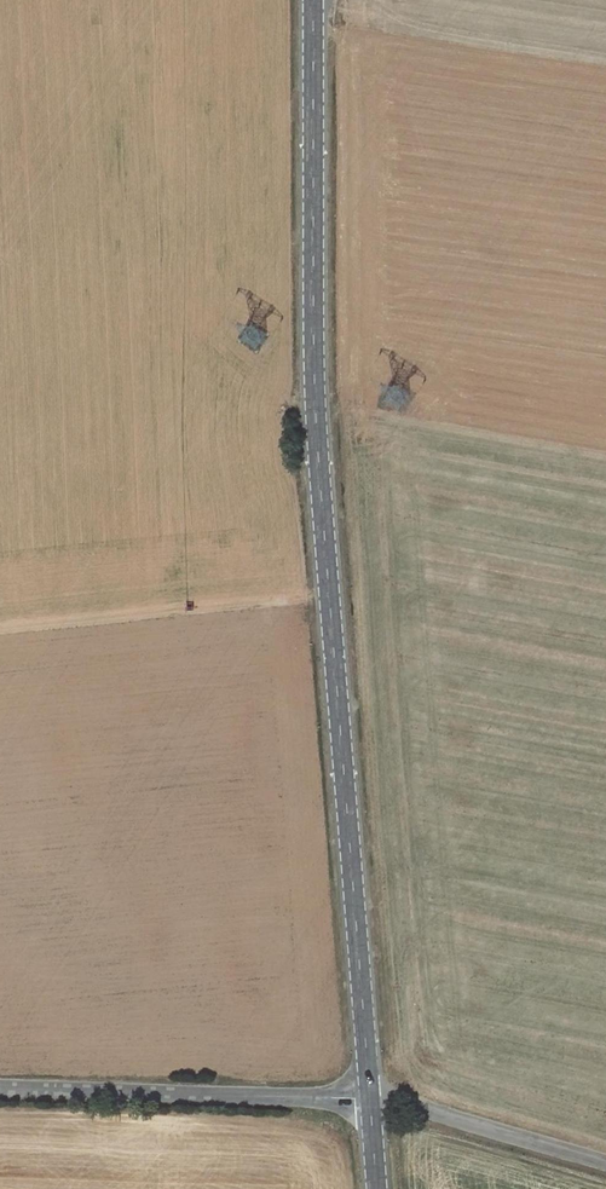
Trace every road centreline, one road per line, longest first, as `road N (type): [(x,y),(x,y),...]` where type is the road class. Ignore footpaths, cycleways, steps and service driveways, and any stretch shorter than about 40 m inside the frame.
road 1 (secondary): [(314,0),(319,392),(368,1098)]
road 2 (track): [(605,432),(455,406),(364,345),(355,329),(353,112),(336,0)]
road 3 (unclassified): [(0,1086),(368,1098)]
road 4 (unclassified): [(605,1163),(368,1098)]

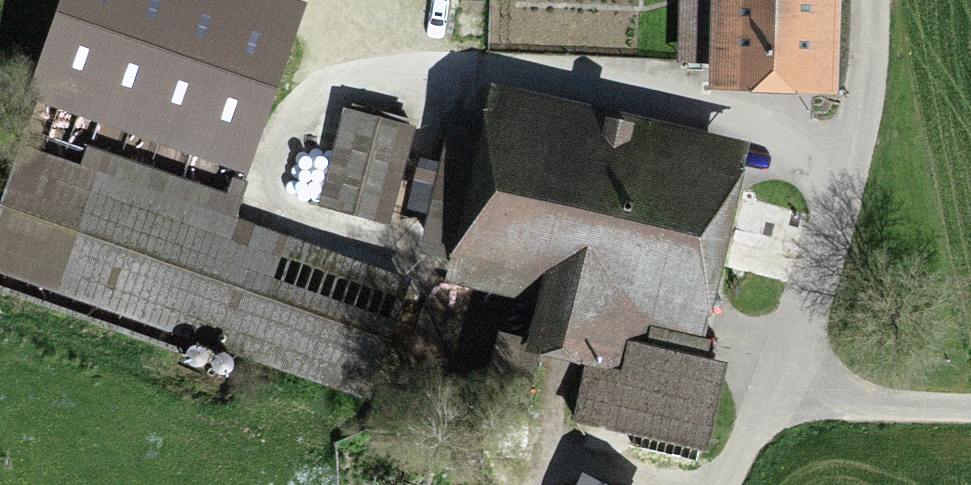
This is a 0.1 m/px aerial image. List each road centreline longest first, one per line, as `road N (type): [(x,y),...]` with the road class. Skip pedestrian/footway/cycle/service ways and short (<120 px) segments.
road 1 (unclassified): [(873,0),(857,156),(764,399)]
road 2 (unclassified): [(970,407),(764,399)]

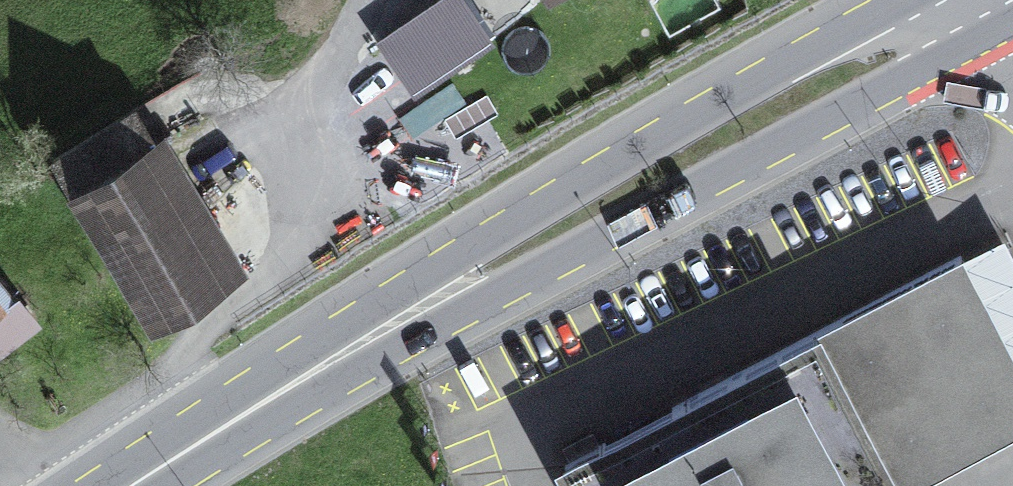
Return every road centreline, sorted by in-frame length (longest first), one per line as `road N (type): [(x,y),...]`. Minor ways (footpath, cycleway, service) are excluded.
road 1 (primary): [(989,1),(827,38),(340,322),(248,415)]
road 2 (primary): [(248,415),(378,366),(859,107),(989,1)]
road 3 (primary): [(248,415),(130,485)]

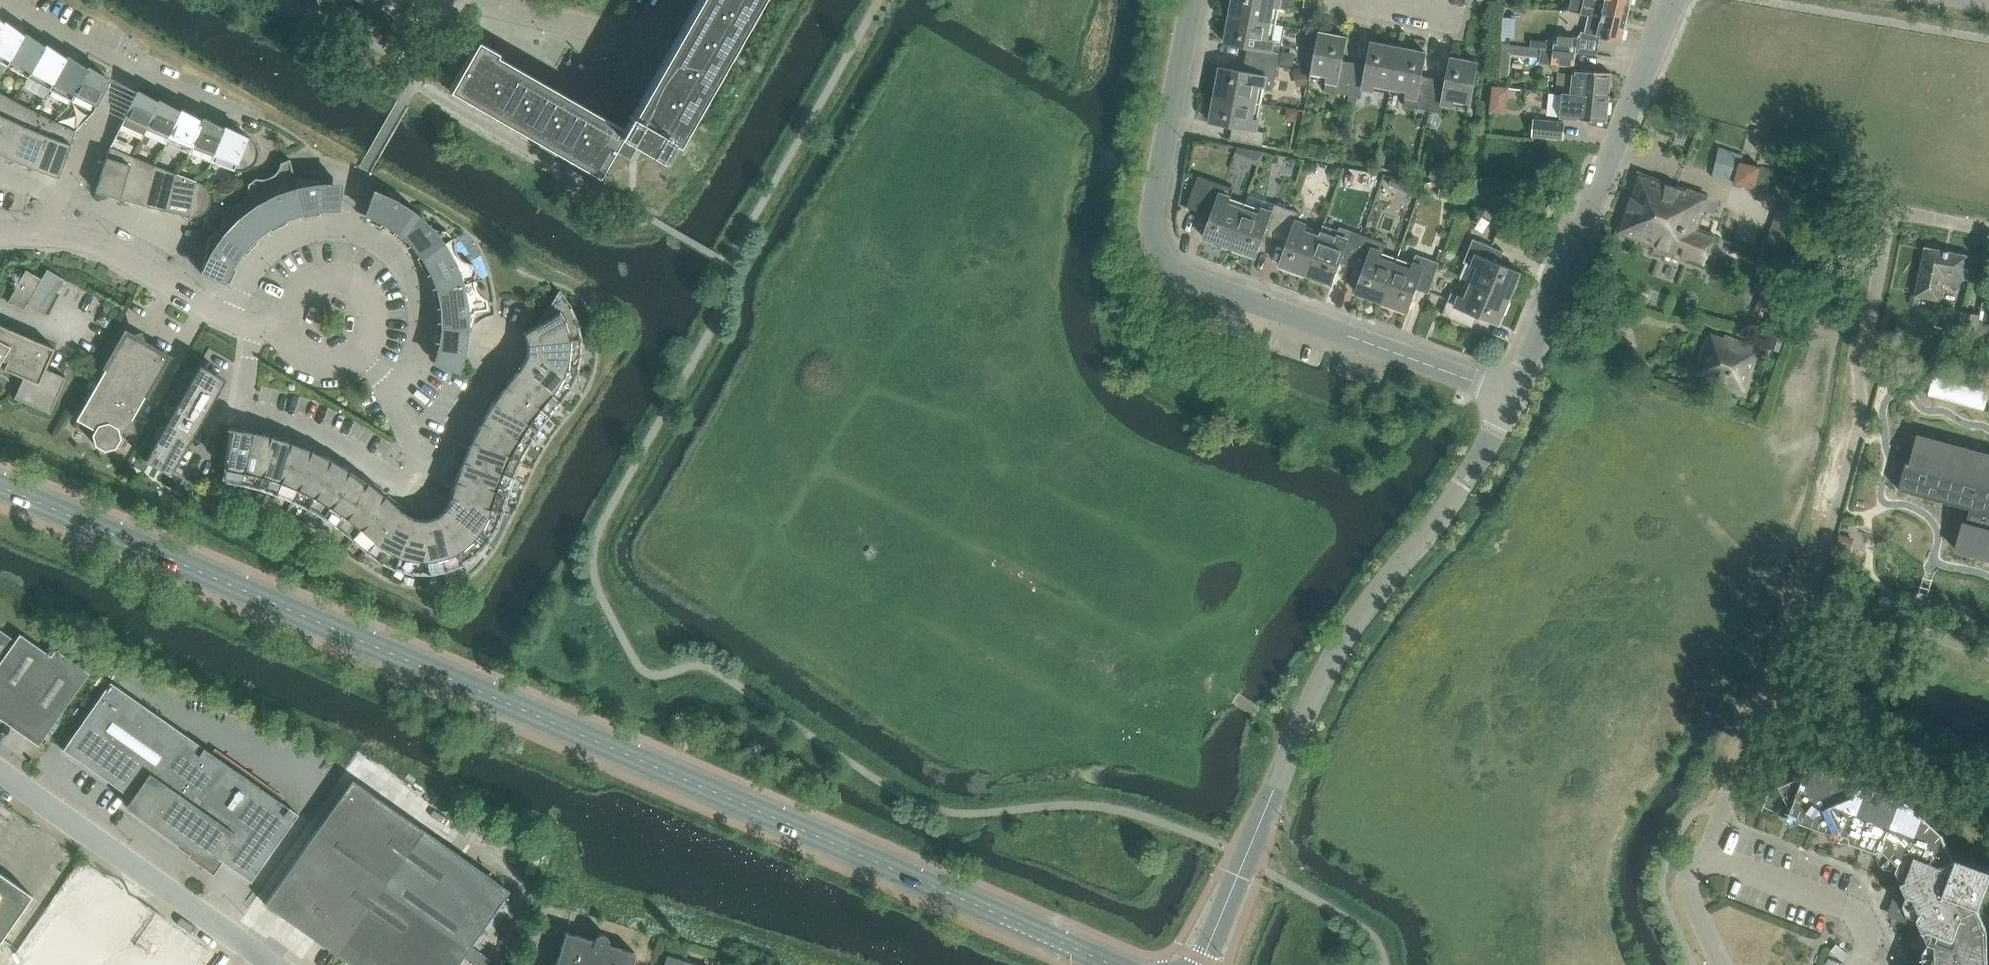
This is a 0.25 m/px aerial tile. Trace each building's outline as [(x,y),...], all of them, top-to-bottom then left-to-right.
[(380,0),(361,0),(375,8),(380,0)] [(643,105),(635,101),(617,99),(603,124),(492,60),(496,52),(476,40),(448,90),(597,175),(612,149),(620,136),(637,146),(659,158),(670,140),(676,143),(758,0),(703,0),(643,105)] [(1229,15),(1275,24),(1280,0),(1232,0),(1229,15)] [(1570,2),(1627,16),(1631,0),(1605,0),(1605,1),(1601,0),(1571,0),(1570,2)] [(1621,41),(1627,16),(1570,2),(1568,11),(1585,15),(1581,31),(1577,37),(1554,35),(1553,50),(1576,52),(1598,54),(1599,36),(1621,41)] [(1247,47),(1244,59),(1277,65),(1279,53),(1270,52),(1275,24),(1229,15),(1224,43),(1247,47)] [(6,66),(24,35),(4,23),(0,29),(0,62),(6,66)] [(1324,90),(1347,95),(1354,62),(1342,60),(1346,37),(1318,32),(1309,78),(1325,81),(1324,90)] [(6,66),(28,78),(45,46),(24,35),(6,66)] [(1362,88),(1389,93),(1398,47),(1370,42),(1365,64),(1354,62),(1347,95),(1360,97),(1362,88)] [(28,78),(49,89),(66,57),(45,46),(28,78)] [(1414,108),(1427,110),(1433,77),(1421,75),(1426,53),(1398,47),(1389,93),(1416,98),(1414,108)] [(1576,52),(1553,50),(1551,65),(1574,67),(1576,52)] [(49,89),(71,101),(87,68),(66,57),(49,89)] [(1433,77),(1427,110),(1440,112),(1441,103),(1469,108),(1477,63),(1449,57),(1445,80),(1433,77)] [(1220,67),(1215,94),(1260,103),(1263,87),(1272,89),(1277,65),(1244,59),(1242,71),(1220,67)] [(87,68),(71,101),(93,112),(109,79),(87,68)] [(1579,85),(1579,94),(1608,97),(1610,73),(1581,70),(1581,71),(1568,70),(1568,72),(1565,71),(1564,78),(1567,78),(1567,84),(1579,85)] [(121,124),(143,134),(158,101),(136,91),(121,124)] [(11,99),(0,92),(0,125),(11,99)] [(1608,97),(1579,94),(1564,93),(1562,117),(1606,121),(1608,97)] [(1260,103),(1215,94),(1209,122),(1232,126),(1229,139),(1262,145),(1264,132),(1255,130),(1260,103)] [(12,159),(32,109),(11,99),(0,125),(0,153),(12,159)] [(143,134),(166,144),(180,110),(158,101),(143,134)] [(12,159),(34,169),(52,120),(32,109),(12,159)] [(166,144),(188,153),(202,119),(180,110),(166,144)] [(188,153),(211,162),(224,128),(202,119),(188,153)] [(1564,122),(1534,119),(1532,135),(1562,138),(1564,122)] [(52,120),(34,169),(58,177),(76,131),(52,120)] [(224,128),(211,162),(234,170),(239,171),(243,171),(248,169),(252,166),(255,163),(257,158),(258,154),(258,149),(256,145),(254,141),(250,138),(246,136),(224,128)] [(637,146),(620,136),(612,149),(629,159),(637,146)] [(95,190),(119,198),(132,155),(110,146),(95,190)] [(119,198),(143,205),(153,164),(132,155),(119,198)] [(247,188),(247,192),(269,226),(285,217),(302,211),(289,159),(280,162),(279,167),(277,170),(275,173),(271,176),(268,177),(268,176),(267,176),(267,178),(264,178),(260,178),(255,178),(248,184),(247,188)] [(289,159),(302,211),(321,208),(319,180),(294,177),(289,159)] [(143,205),(167,211),(175,173),(153,164),(143,205)] [(175,173),(167,211),(191,217),(196,217),(201,215),(205,211),(209,207),(210,202),(210,196),(209,191),(206,186),(202,183),(175,173)] [(1688,259),(1705,265),(1708,258),(1709,259),(1715,242),(1713,241),(1716,234),(1700,229),(1705,214),(1702,213),(1708,197),(1640,173),(1618,232),(1654,246),(1657,253),(1682,261),(1688,259)] [(1202,237),(1229,246),(1245,202),(1230,197),(1233,188),(1198,175),(1186,207),(1210,215),(1202,237)] [(218,229),(217,229),(242,250),(255,236),(269,226),(247,192),(246,191),(245,193),(247,193),(245,196),(243,200),(240,202),(236,204),(233,205),(228,206),(222,215),(222,219),(222,223),(221,227),(219,230),(218,229)] [(383,221),(398,231),(414,210),(395,200),(374,191),(366,214),(383,221)] [(1263,234),(1275,238),(1286,207),(1274,203),(1271,212),(1245,202),(1229,246),(1256,256),(1263,234)] [(1299,212),(1286,207),(1275,238),(1286,242),(1278,264),(1305,273),(1321,230),(1295,221),(1299,212)] [(424,215),(414,210),(398,231),(412,243),(423,257),(452,237),(446,230),(441,230),(437,230),(434,228),(431,226),(431,225),(430,224),(430,225),(427,223),(425,219),(424,215)] [(1520,237),(1525,225),(1503,216),(1499,227),(1520,237)] [(1340,262),(1351,266),(1362,234),(1339,226),(1336,235),(1321,230),(1305,273),(1332,283),(1340,262)] [(242,250),(217,229),(217,230),(218,231),(215,233),(212,235),(208,237),(201,273),(224,282),(232,264),(242,250)] [(1354,291),(1381,301),(1396,258),(1382,253),(1385,243),(1362,234),(1351,266),(1362,270),(1354,291)] [(423,257),(432,273),(438,290),(474,280),(475,276),(476,272),(473,264),(469,263),(465,261),(462,259),(463,258),(462,258),(461,259),(459,256),(457,252),(456,249),(455,245),(455,240),(452,237),(423,257)] [(1509,298),(1519,271),(1498,263),(1503,251),(1472,238),(1463,261),(1472,265),(1466,280),(1509,298)] [(1915,295),(1939,300),(1944,275),(1963,279),(1968,255),(1925,247),(1915,295)] [(1396,258),(1381,301),(1408,311),(1416,289),(1428,293),(1439,262),(1416,254),(1412,264),(1396,258)] [(18,283),(7,302),(24,309),(27,304),(44,314),(64,279),(47,269),(41,279),(34,293),(18,283)] [(41,279),(26,270),(18,283),(34,293),(41,279)] [(442,308),(442,326),(470,327),(475,311),(488,309),(487,300),(483,297),(480,295),(477,292),(475,288),(474,285),(474,281),(475,281),(476,280),(474,280),(438,290),(442,308)] [(1509,298),(1466,280),(1459,295),(1451,291),(1441,314),(1472,327),(1477,315),(1498,324),(1509,298)] [(523,332),(523,334),(524,334),(527,344),(581,338),(577,322),(570,306),(559,291),(552,303),(546,310),(539,318),(528,329),(523,332)] [(1979,316),(1962,312),(1955,346),(1972,349),(1979,316)] [(1,359),(6,361),(3,368),(23,377),(14,398),(50,414),(66,377),(45,368),(54,347),(0,324),(0,361),(1,359)] [(470,327),(442,326),(440,344),(435,362),(457,370),(470,327)] [(1726,334),(1725,338),(1710,332),(1709,335),(1707,335),(1695,368),(1698,370),(1697,373),(1709,377),(1709,379),(1746,392),(1762,348),(1726,334)] [(130,421),(167,356),(125,333),(73,424),(74,424),(77,420),(94,429),(92,434),(94,444),(104,450),(115,447),(121,437),(120,433),(132,429),(130,421)] [(581,338),(527,344),(527,354),(526,354),(577,372),(581,355),(581,338)] [(521,366),(560,402),(570,388),(577,372),(525,355),(526,357),(521,366)] [(507,383),(549,415),(560,402),(521,366),(507,383)] [(494,400),(538,430),(549,415),(507,383),(494,400)] [(482,418),(529,445),(538,430),(494,400),(482,418)] [(202,418),(177,403),(145,459),(170,474),(193,433),(202,418)] [(472,437),(520,461),(529,445),(482,418),(472,437)] [(222,480),(241,483),(252,431),(230,427),(230,428),(222,480)] [(241,483),(258,488),(273,436),(252,431),(241,483)] [(1899,489),(1970,509),(1966,522),(1964,521),(1956,550),(1988,559),(1988,455),(1918,435),(1910,463),(1906,462),(1899,489)] [(258,488),(275,493),(294,443),(273,436),(258,488)] [(463,457),(513,477),(520,461),(472,437),(463,457)] [(275,493),(292,500),(314,451),(294,443),(275,493)] [(292,500),(308,508),(333,461),(314,451),(292,500)] [(456,477),(507,494),(513,477),(463,457),(456,477)] [(308,508),(323,517),(352,472),(333,461),(308,508)] [(323,517),(338,527),(370,484),(352,472),(323,517)] [(450,498),(502,511),(507,494),(456,477),(450,498)] [(338,527),(352,538),(387,497),(370,484),(338,527)] [(352,538),(366,550),(403,512),(387,497),(352,538)] [(444,508),(487,542),(496,527),(502,511),(450,498),(445,508),(444,508)] [(435,515),(461,564),(475,554),(487,542),(444,508),(444,510),(437,516),(435,515)] [(409,516),(403,512),(366,550),(373,556),(383,562),(394,568),(414,518),(409,516)] [(424,518),(425,519),(428,573),(444,570),(461,564),(435,515),(435,517),(426,519),(424,518)] [(411,572),(428,573),(425,519),(424,518),(423,519),(414,518),(394,568),(411,572)] [(37,744),(87,673),(55,650),(50,657),(19,635),(15,642),(0,632),(0,718),(37,744)] [(62,750),(130,798),(124,806),(209,866),(215,857),(250,882),(298,815),(109,682),(62,750)] [(1987,930),(1976,905),(1980,904),(1988,879),(1988,866),(1957,854),(1954,855),(1943,831),(1909,800),(1856,780),(1855,777),(1815,762),(1812,763),(1808,762),(1808,761),(1784,752),(1763,806),(1777,812),(1783,809),(1798,815),(1801,821),(1827,830),(1832,828),(1832,827),(1848,833),(1848,834),(1850,839),(1876,849),(1882,846),(1898,862),(1896,868),(1906,891),(1903,899),(1896,918),(1923,928),(1929,941),(1935,943),(1935,964),(1988,964),(1987,930)] [(264,904),(350,964),(456,964),(508,891),(351,780),(264,904)] [(634,953),(563,932),(554,964),(630,964),(634,953)] [(666,956),(663,964),(698,964),(666,956)]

---

▶ **Your task**: Looking at the data above, work out how many lines contain "service" and answer with the figure only.

▶ **Result for this exercise**: 3